Using the listing below, retype exactly the lines starting at the one with "black star: (436, 384) -> (274, 276), moved" and ending at the one with "red pentagon: (219, 131)", and include both.
☆ ☆ ☆ ☆ ☆
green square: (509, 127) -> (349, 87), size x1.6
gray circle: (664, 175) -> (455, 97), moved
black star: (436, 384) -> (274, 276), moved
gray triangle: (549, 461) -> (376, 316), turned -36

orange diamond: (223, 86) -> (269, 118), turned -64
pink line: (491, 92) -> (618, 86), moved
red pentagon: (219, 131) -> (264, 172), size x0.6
☆ ☆ ☆ ☆ ☆
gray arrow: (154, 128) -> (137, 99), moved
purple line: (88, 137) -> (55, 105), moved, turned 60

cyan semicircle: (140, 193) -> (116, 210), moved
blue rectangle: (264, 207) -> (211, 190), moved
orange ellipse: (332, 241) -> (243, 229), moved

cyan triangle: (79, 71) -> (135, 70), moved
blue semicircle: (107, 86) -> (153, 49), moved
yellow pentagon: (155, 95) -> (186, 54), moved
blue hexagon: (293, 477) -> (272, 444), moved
☆ ☆ ☆ ☆ ☆
* _Solution_:
black star: (436, 384) -> (274, 276), moved
gray triangle: (549, 461) -> (376, 316), turned -36

orange diamond: (223, 86) -> (269, 118), turned -64
pink line: (491, 92) -> (618, 86), moved
red pentagon: (219, 131) -> (264, 172), size x0.6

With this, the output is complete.